-- INFORMATION PROVIDED --
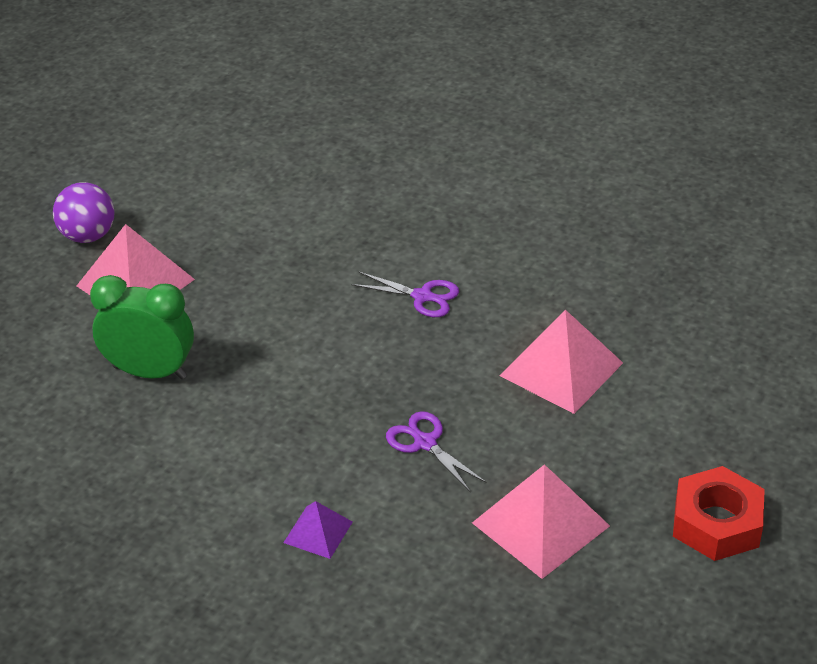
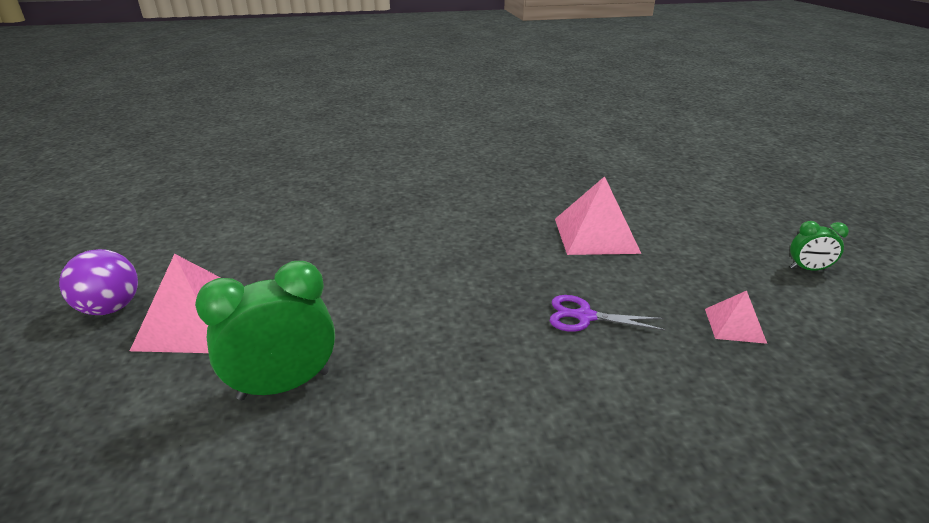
camera: 40 degrees left, 10 degrees down
purple pyramid [283,501,353,559] -> none
purple scissors [351,271,459,317] -> none
pink pyramid [472,464,610,579] -> pink pyramid [705,291,767,344], size x0.53
red nut [673,466,765,561] -> green clock [790,221,849,271]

-- PROMPT --
Transcribe the listing verbatim, pictures excluded.

-- SOLUTION BELOW --
camera: 40 degrees left, 10 degrees down
purple pyramid [283,501,353,559] -> none
purple scissors [351,271,459,317] -> none
pink pyramid [472,464,610,579] -> pink pyramid [705,291,767,344], size x0.53
red nut [673,466,765,561] -> green clock [790,221,849,271]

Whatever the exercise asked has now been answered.